## TASK OBJECTIVE
Exact duplicates of all the records are needed.
* * *
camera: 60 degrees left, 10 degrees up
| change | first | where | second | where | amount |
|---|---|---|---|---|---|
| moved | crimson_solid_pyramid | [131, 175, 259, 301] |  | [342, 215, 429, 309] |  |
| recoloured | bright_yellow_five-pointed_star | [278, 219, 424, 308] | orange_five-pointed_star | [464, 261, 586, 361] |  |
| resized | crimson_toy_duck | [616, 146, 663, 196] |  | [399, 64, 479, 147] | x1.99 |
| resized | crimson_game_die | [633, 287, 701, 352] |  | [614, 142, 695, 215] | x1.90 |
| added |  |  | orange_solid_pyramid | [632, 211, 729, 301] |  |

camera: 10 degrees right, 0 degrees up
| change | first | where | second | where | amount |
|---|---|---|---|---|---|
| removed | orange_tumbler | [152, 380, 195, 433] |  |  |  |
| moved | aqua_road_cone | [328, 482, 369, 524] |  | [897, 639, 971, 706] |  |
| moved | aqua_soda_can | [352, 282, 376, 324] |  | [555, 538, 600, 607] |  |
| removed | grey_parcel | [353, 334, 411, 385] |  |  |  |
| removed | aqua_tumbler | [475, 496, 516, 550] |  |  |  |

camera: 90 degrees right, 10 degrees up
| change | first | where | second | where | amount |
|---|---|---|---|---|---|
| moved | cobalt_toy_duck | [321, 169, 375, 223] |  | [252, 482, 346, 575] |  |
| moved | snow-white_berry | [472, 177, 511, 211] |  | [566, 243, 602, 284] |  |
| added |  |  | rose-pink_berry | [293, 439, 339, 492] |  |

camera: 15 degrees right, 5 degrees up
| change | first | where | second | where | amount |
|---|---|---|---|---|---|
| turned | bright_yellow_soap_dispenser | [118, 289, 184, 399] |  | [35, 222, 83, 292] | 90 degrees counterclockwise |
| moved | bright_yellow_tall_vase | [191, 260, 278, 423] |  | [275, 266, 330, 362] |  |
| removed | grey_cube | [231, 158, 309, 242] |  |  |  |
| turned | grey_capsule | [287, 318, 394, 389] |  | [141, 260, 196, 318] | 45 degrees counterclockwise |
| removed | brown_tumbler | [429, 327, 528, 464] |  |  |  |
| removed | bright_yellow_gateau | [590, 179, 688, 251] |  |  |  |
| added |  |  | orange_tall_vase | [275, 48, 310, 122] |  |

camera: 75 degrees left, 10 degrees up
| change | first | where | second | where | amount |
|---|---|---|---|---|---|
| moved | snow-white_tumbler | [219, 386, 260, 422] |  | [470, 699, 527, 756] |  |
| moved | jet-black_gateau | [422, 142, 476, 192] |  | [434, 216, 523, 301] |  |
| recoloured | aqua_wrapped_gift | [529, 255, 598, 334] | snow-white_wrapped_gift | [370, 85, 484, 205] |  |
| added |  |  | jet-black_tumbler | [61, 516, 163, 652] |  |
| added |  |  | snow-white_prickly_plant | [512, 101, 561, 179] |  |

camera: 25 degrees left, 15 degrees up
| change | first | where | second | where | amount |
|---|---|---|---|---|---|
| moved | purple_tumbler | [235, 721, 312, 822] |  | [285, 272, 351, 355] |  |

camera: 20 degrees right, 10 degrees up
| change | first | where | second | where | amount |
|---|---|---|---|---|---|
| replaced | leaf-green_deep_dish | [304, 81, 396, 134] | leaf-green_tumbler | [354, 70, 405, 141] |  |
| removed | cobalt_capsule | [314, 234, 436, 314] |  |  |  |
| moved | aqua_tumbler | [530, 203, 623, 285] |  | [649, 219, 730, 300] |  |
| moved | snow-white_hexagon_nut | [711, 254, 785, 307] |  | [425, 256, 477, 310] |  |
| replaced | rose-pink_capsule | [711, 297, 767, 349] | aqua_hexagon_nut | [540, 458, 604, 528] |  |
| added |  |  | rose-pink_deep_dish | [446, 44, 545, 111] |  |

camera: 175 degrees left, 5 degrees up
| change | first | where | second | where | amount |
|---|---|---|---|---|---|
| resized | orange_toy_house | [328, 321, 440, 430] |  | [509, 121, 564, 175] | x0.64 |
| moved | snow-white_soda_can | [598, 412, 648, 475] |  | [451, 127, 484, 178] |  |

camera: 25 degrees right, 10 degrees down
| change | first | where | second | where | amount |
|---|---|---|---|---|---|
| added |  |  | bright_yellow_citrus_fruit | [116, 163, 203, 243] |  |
* * *
## REPLY TO THE EXERCISE
camera: 60 degrees left, 10 degrees up
| change | first | where | second | where | amount |
|---|---|---|---|---|---|
| moved | crimson_solid_pyramid | [131, 175, 259, 301] |  | [342, 215, 429, 309] |  |
| recoloured | bright_yellow_five-pointed_star | [278, 219, 424, 308] | orange_five-pointed_star | [464, 261, 586, 361] |  |
| resized | crimson_toy_duck | [616, 146, 663, 196] |  | [399, 64, 479, 147] | x1.99 |
| resized | crimson_game_die | [633, 287, 701, 352] |  | [614, 142, 695, 215] | x1.90 |
| added |  |  | orange_solid_pyramid | [632, 211, 729, 301] |  |

camera: 10 degrees right, 0 degrees up
| change | first | where | second | where | amount |
|---|---|---|---|---|---|
| removed | orange_tumbler | [152, 380, 195, 433] |  |  |  |
| moved | aqua_road_cone | [328, 482, 369, 524] |  | [897, 639, 971, 706] |  |
| moved | aqua_soda_can | [352, 282, 376, 324] |  | [555, 538, 600, 607] |  |
| removed | grey_parcel | [353, 334, 411, 385] |  |  |  |
| removed | aqua_tumbler | [475, 496, 516, 550] |  |  |  |

camera: 90 degrees right, 10 degrees up
| change | first | where | second | where | amount |
|---|---|---|---|---|---|
| moved | cobalt_toy_duck | [321, 169, 375, 223] |  | [252, 482, 346, 575] |  |
| moved | snow-white_berry | [472, 177, 511, 211] |  | [566, 243, 602, 284] |  |
| added |  |  | rose-pink_berry | [293, 439, 339, 492] |  |

camera: 15 degrees right, 5 degrees up
| change | first | where | second | where | amount |
|---|---|---|---|---|---|
| turned | bright_yellow_soap_dispenser | [118, 289, 184, 399] |  | [35, 222, 83, 292] | 90 degrees counterclockwise |
| moved | bright_yellow_tall_vase | [191, 260, 278, 423] |  | [275, 266, 330, 362] |  |
| removed | grey_cube | [231, 158, 309, 242] |  |  |  |
| turned | grey_capsule | [287, 318, 394, 389] |  | [141, 260, 196, 318] | 45 degrees counterclockwise |
| removed | brown_tumbler | [429, 327, 528, 464] |  |  |  |
| removed | bright_yellow_gateau | [590, 179, 688, 251] |  |  |  |
| added |  |  | orange_tall_vase | [275, 48, 310, 122] |  |

camera: 75 degrees left, 10 degrees up
| change | first | where | second | where | amount |
|---|---|---|---|---|---|
| moved | snow-white_tumbler | [219, 386, 260, 422] |  | [470, 699, 527, 756] |  |
| moved | jet-black_gateau | [422, 142, 476, 192] |  | [434, 216, 523, 301] |  |
| recoloured | aqua_wrapped_gift | [529, 255, 598, 334] | snow-white_wrapped_gift | [370, 85, 484, 205] |  |
| added |  |  | jet-black_tumbler | [61, 516, 163, 652] |  |
| added |  |  | snow-white_prickly_plant | [512, 101, 561, 179] |  |

camera: 25 degrees left, 15 degrees up
| change | first | where | second | where | amount |
|---|---|---|---|---|---|
| moved | purple_tumbler | [235, 721, 312, 822] |  | [285, 272, 351, 355] |  |

camera: 20 degrees right, 10 degrees up
| change | first | where | second | where | amount |
|---|---|---|---|---|---|
| replaced | leaf-green_deep_dish | [304, 81, 396, 134] | leaf-green_tumbler | [354, 70, 405, 141] |  |
| removed | cobalt_capsule | [314, 234, 436, 314] |  |  |  |
| moved | aqua_tumbler | [530, 203, 623, 285] |  | [649, 219, 730, 300] |  |
| moved | snow-white_hexagon_nut | [711, 254, 785, 307] |  | [425, 256, 477, 310] |  |
| replaced | rose-pink_capsule | [711, 297, 767, 349] | aqua_hexagon_nut | [540, 458, 604, 528] |  |
| added |  |  | rose-pink_deep_dish | [446, 44, 545, 111] |  |

camera: 175 degrees left, 5 degrees up
| change | first | where | second | where | amount |
|---|---|---|---|---|---|
| resized | orange_toy_house | [328, 321, 440, 430] |  | [509, 121, 564, 175] | x0.64 |
| moved | snow-white_soda_can | [598, 412, 648, 475] |  | [451, 127, 484, 178] |  |

camera: 25 degrees right, 10 degrees down
| change | first | where | second | where | amount |
|---|---|---|---|---|---|
| added |  |  | bright_yellow_citrus_fruit | [116, 163, 203, 243] |  |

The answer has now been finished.